▸ **Source information**
★ ★ ★ ★
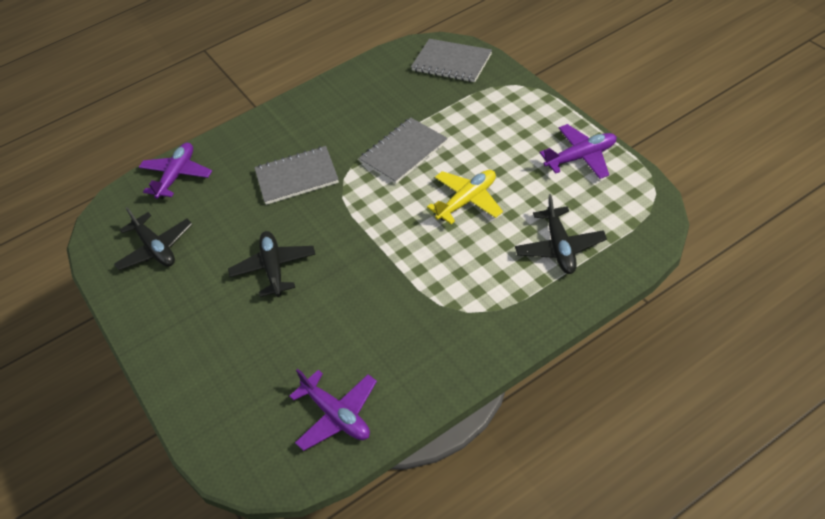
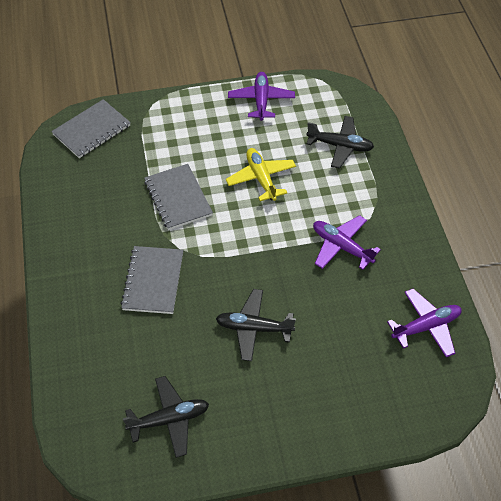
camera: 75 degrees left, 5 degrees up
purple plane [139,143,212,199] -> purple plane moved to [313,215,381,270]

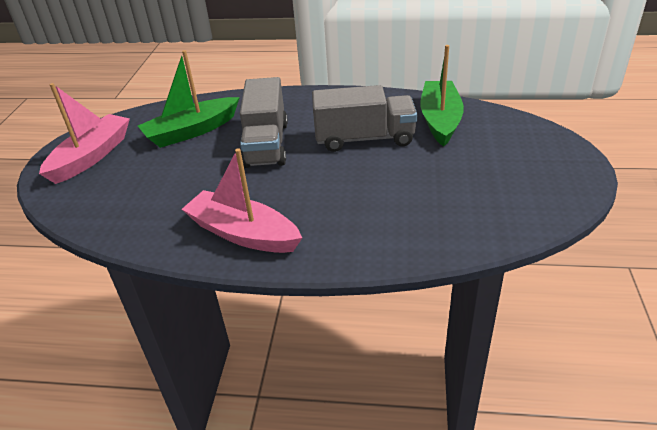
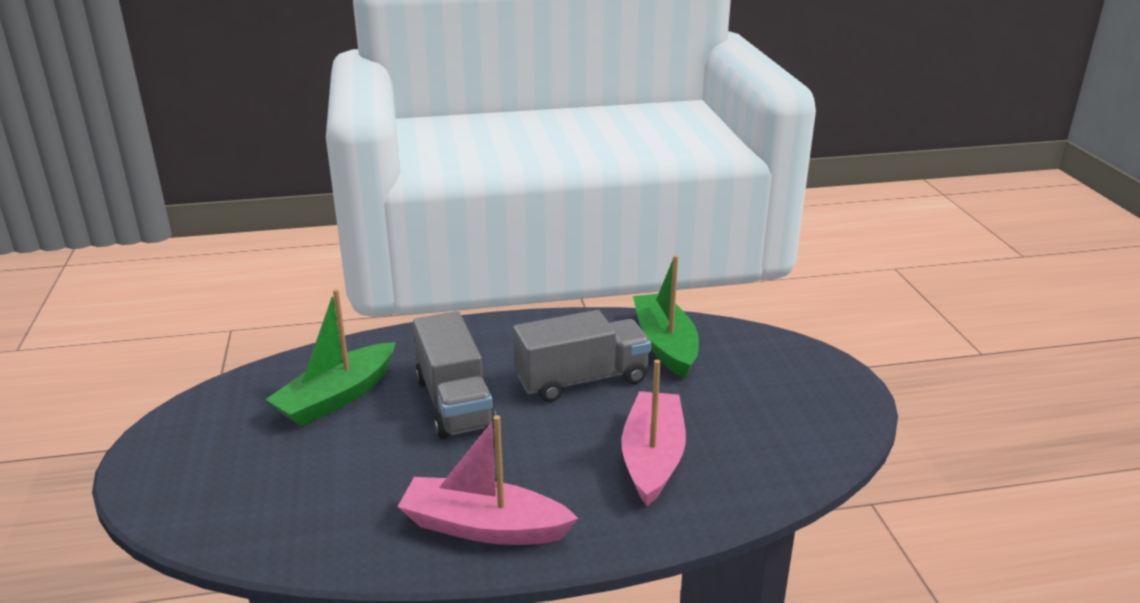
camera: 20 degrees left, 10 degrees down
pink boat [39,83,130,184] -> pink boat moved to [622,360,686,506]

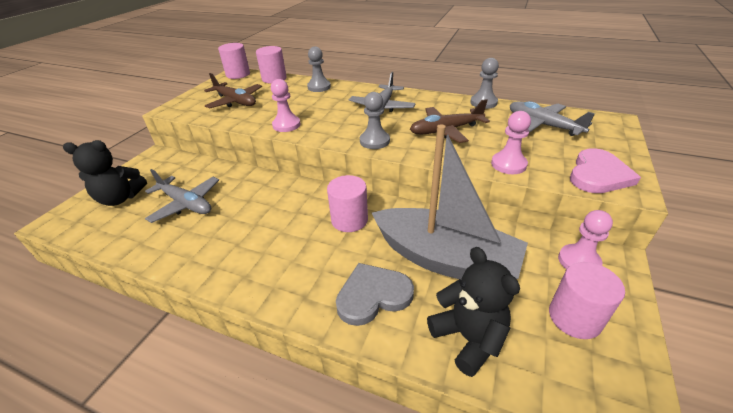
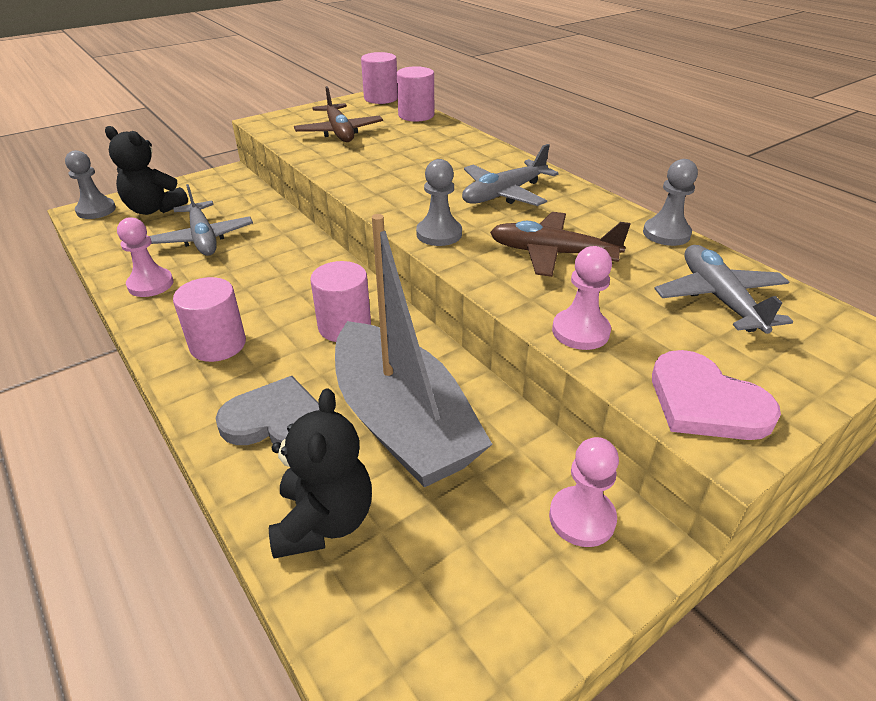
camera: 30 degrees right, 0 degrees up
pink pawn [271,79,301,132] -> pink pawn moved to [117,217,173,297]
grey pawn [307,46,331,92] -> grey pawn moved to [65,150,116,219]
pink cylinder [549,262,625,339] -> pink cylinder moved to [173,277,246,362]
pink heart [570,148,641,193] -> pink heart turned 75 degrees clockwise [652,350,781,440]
★ ★ ★ ★
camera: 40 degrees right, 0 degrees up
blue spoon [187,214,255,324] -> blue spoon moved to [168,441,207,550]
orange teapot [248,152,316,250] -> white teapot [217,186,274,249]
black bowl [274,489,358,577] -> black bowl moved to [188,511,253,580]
★ ★ ★ ★
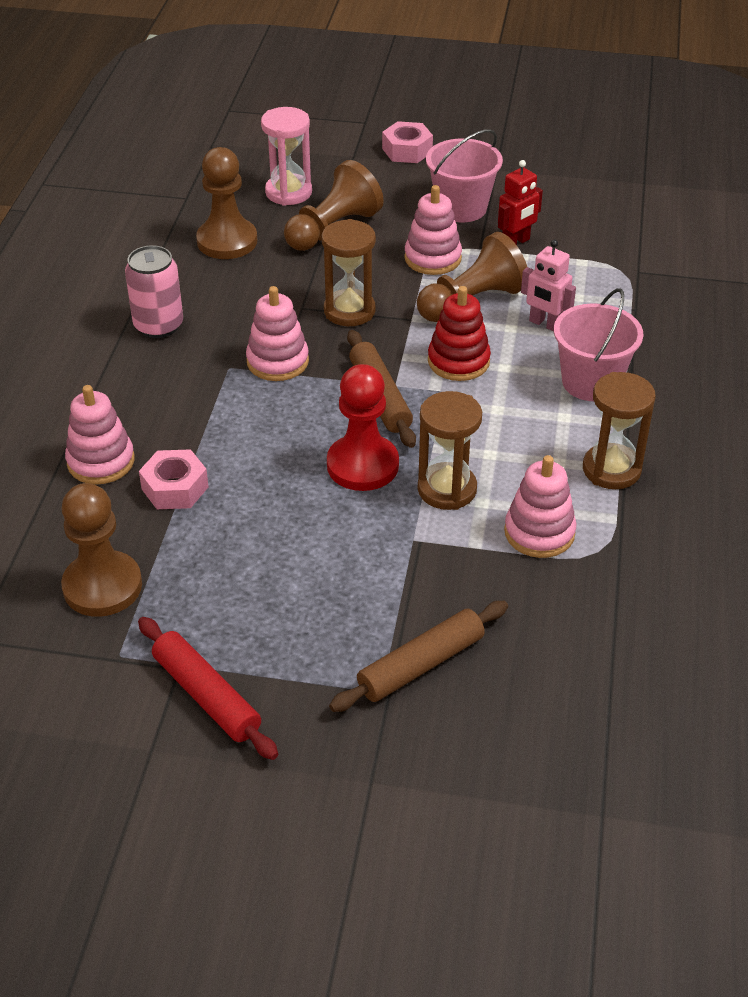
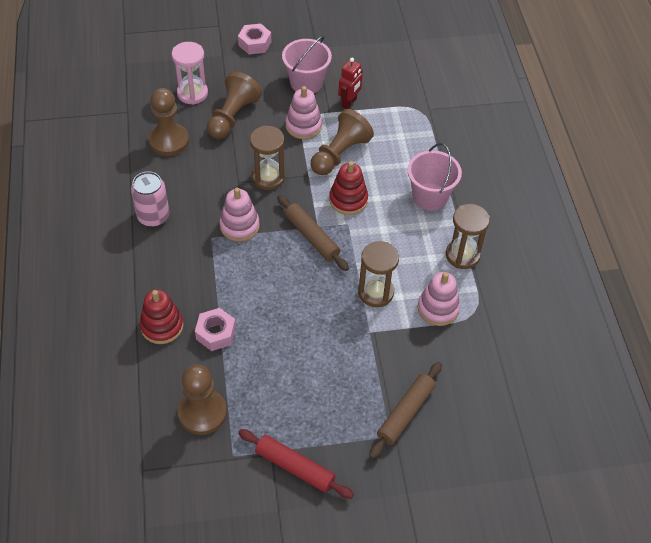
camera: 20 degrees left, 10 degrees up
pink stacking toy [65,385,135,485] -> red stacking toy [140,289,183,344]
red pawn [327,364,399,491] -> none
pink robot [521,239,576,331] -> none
★ ★ ★ ★
▸ **Task to carry out**
Begin with the line above that has "camera: 30 degrees right, 0 degrees up" and continue through the line that has "pink cylinder [549,262,625,339]", setting each one down exactly. Stop there.

▸ **Written answer**
camera: 30 degrees right, 0 degrees up
pink pawn [271,79,301,132] -> pink pawn moved to [117,217,173,297]
grey pawn [307,46,331,92] -> grey pawn moved to [65,150,116,219]
pink cylinder [549,262,625,339] -> pink cylinder moved to [173,277,246,362]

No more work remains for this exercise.